***** Records for processing *****

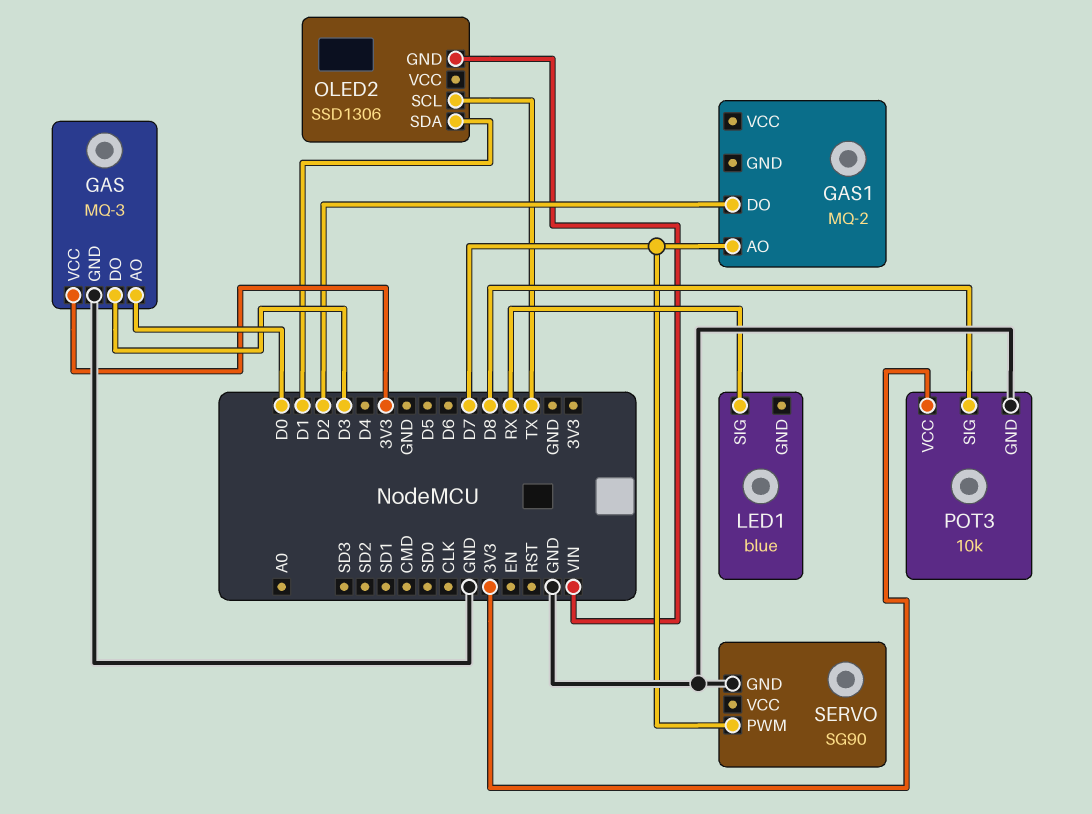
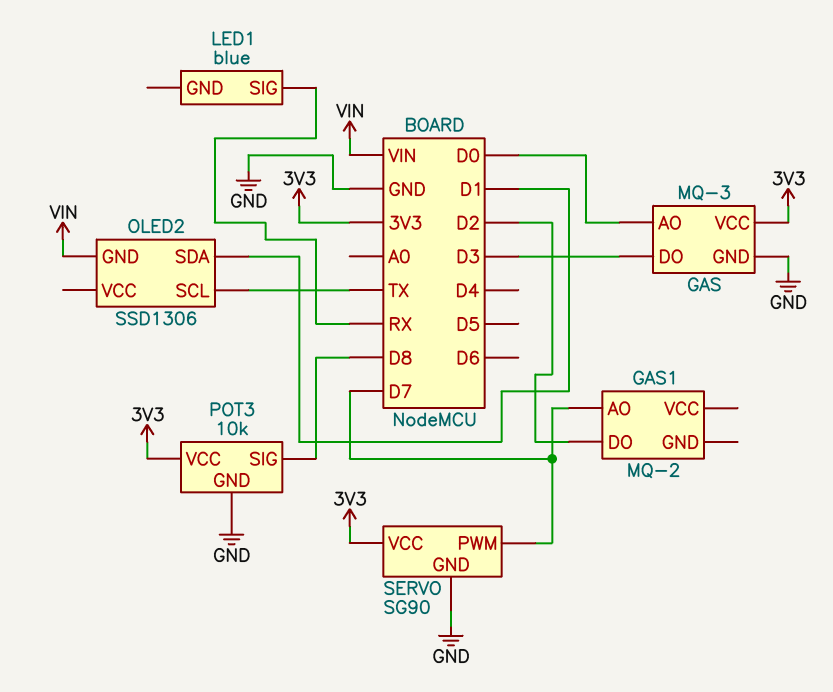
SERVO pin VCC: none -> 3V3

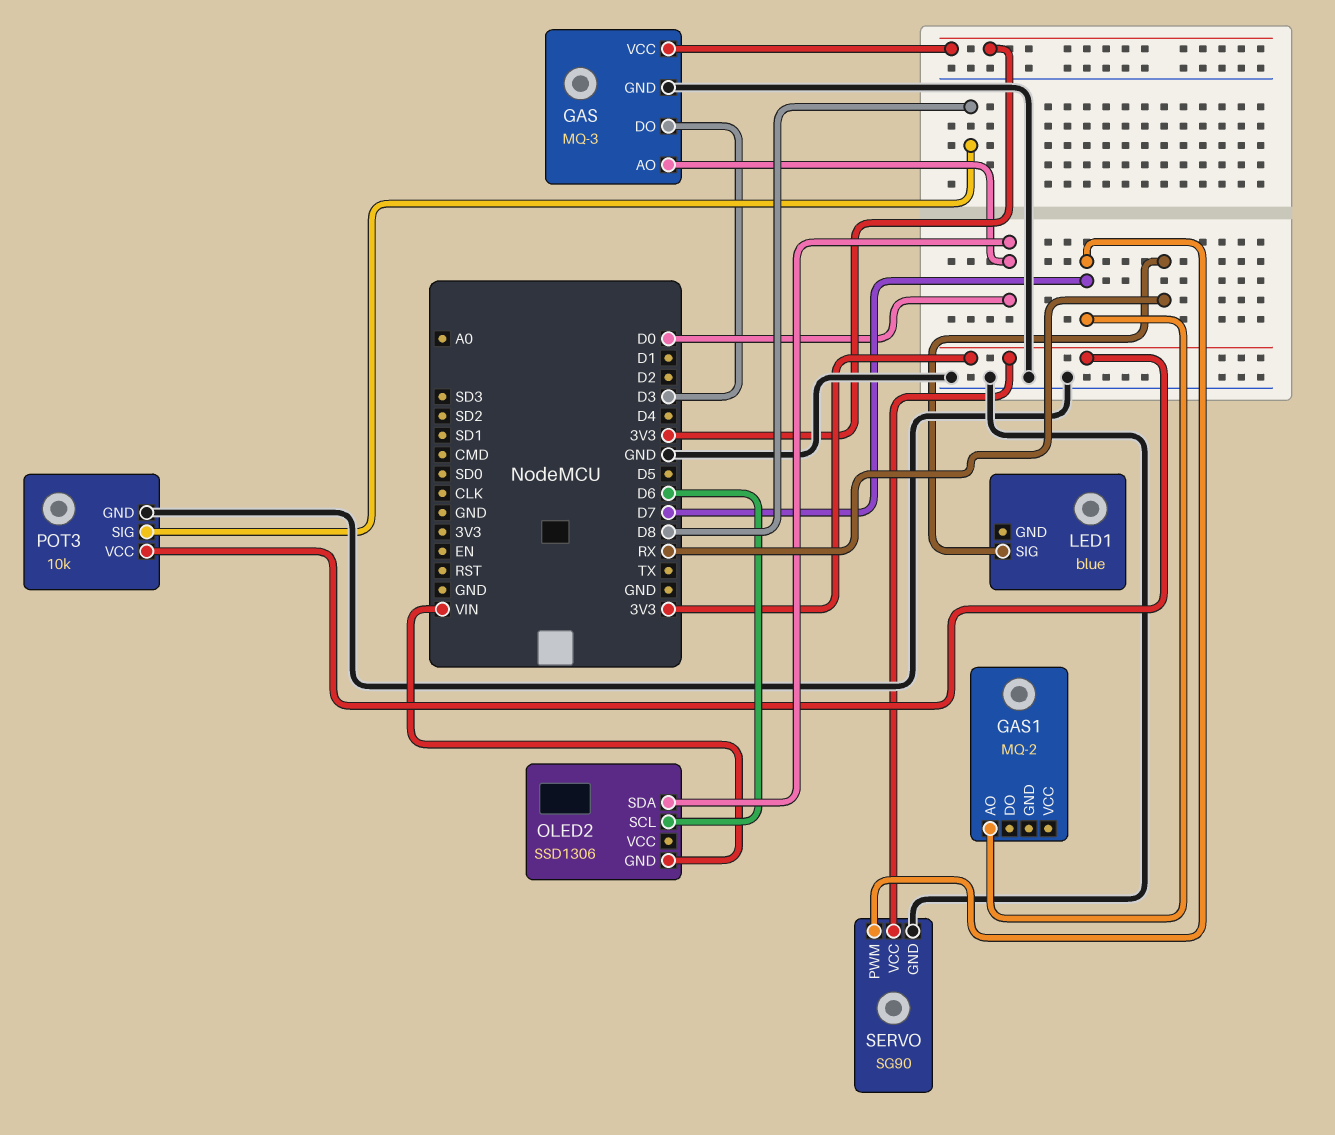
GAS1 pin DO: D2 -> none
OLED2 pin SCL: TX -> D6
OLED2 pin SDA: D1 -> D0

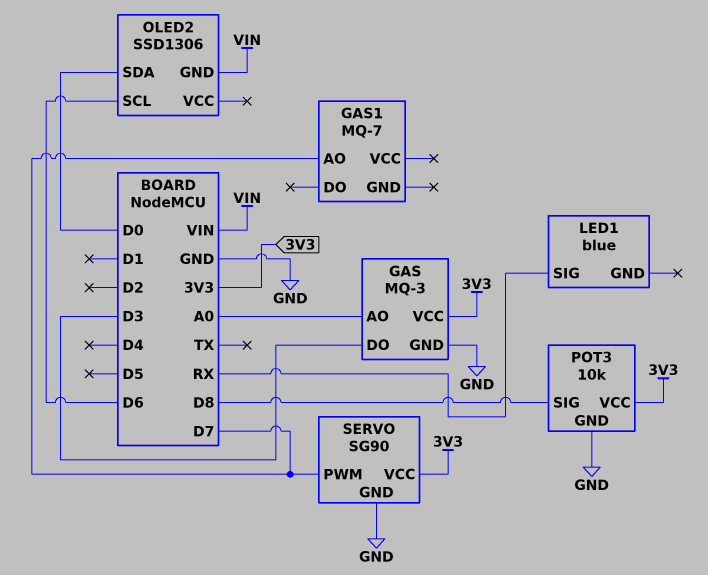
GAS pin AO: D0 -> A0
GAS1: MQ-2 -> MQ-7

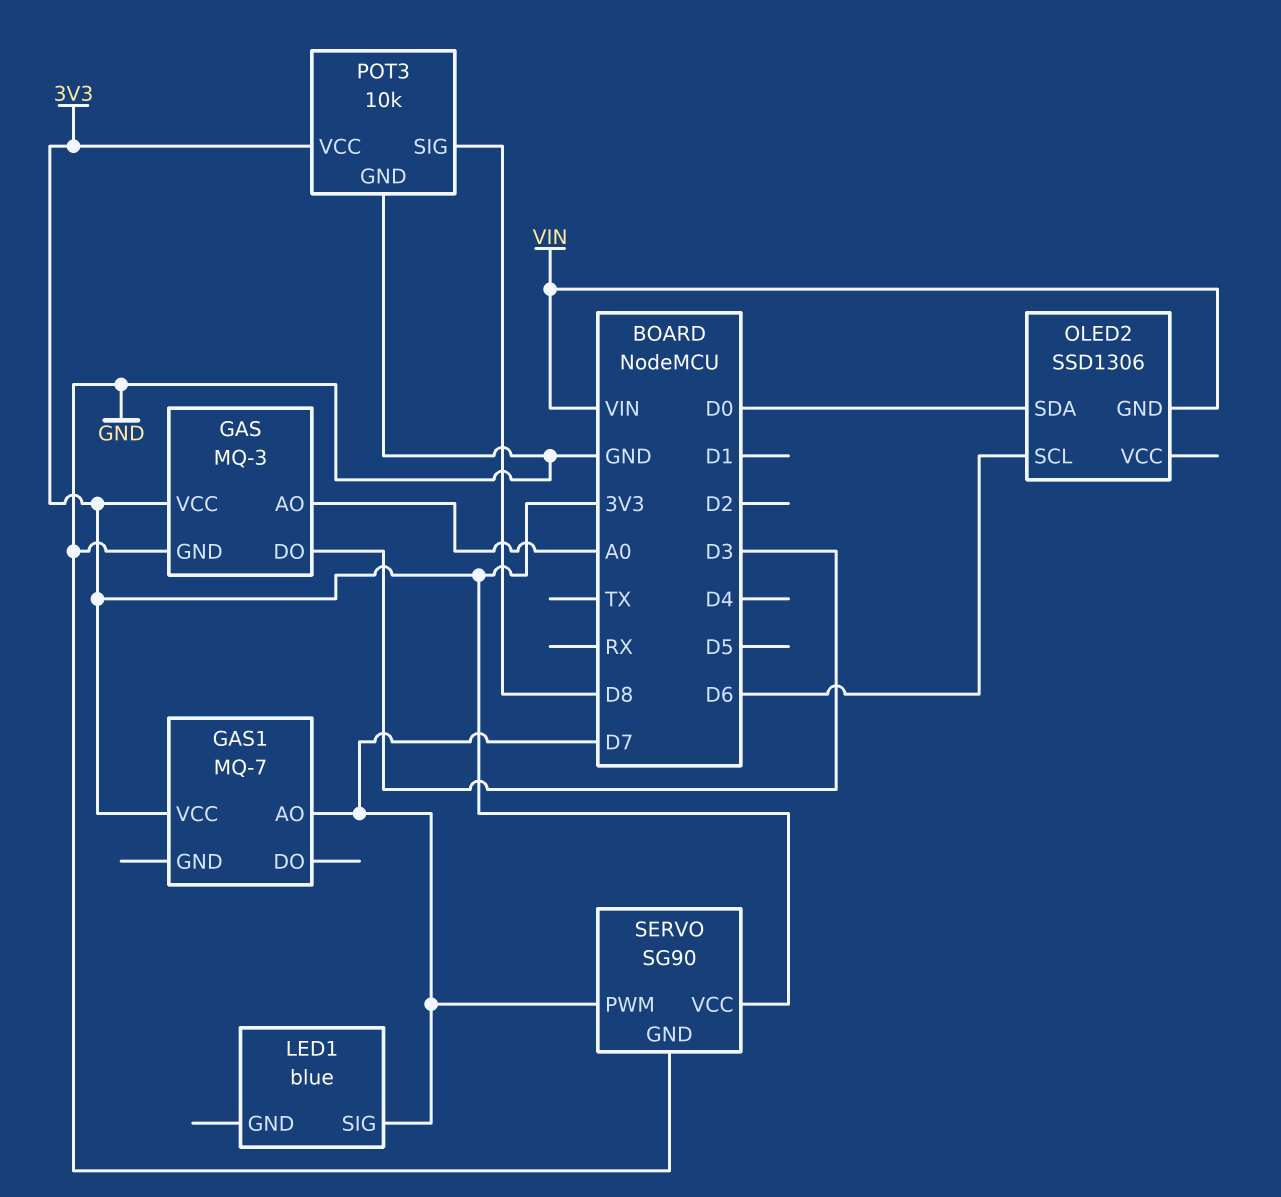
GAS1 pin VCC: none -> 3V3
LED1 pin SIG: RX -> D7

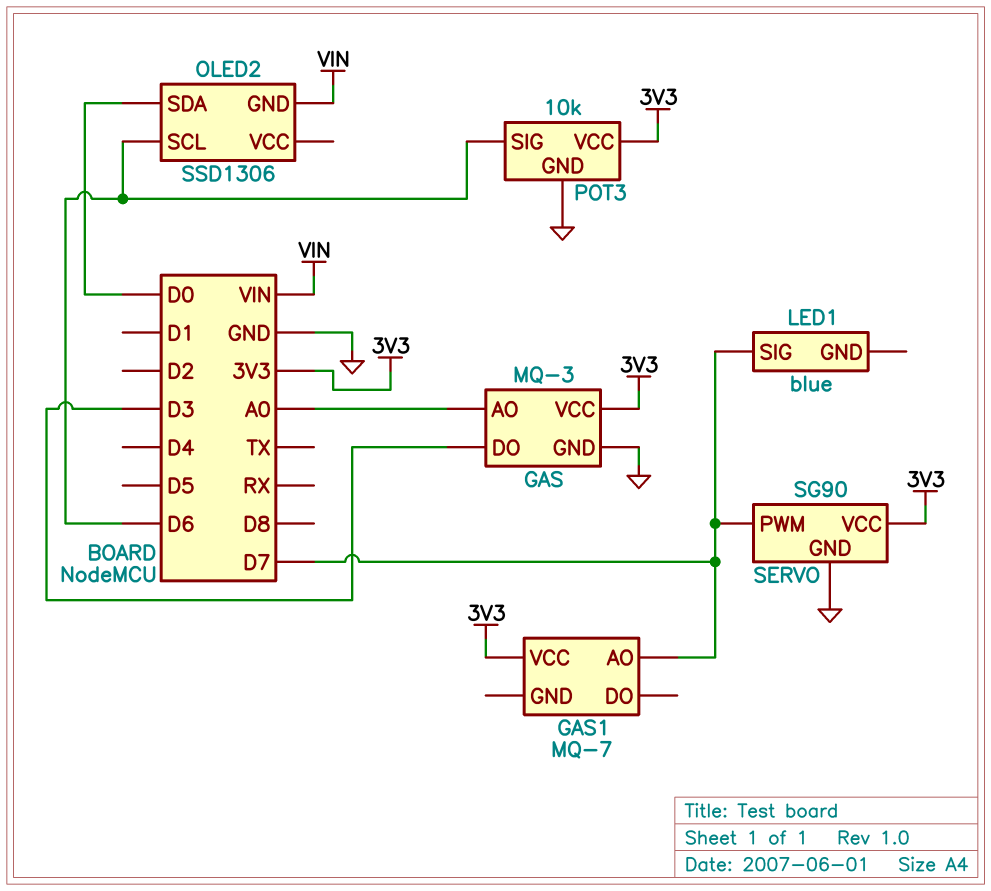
POT3 pin SIG: D8 -> D6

*****

• Problem description: The lines sought are those in the data above that include the string "none"; copy each one.

• Task solution:
SERVO pin VCC: none -> 3V3
GAS1 pin DO: D2 -> none
GAS1 pin VCC: none -> 3V3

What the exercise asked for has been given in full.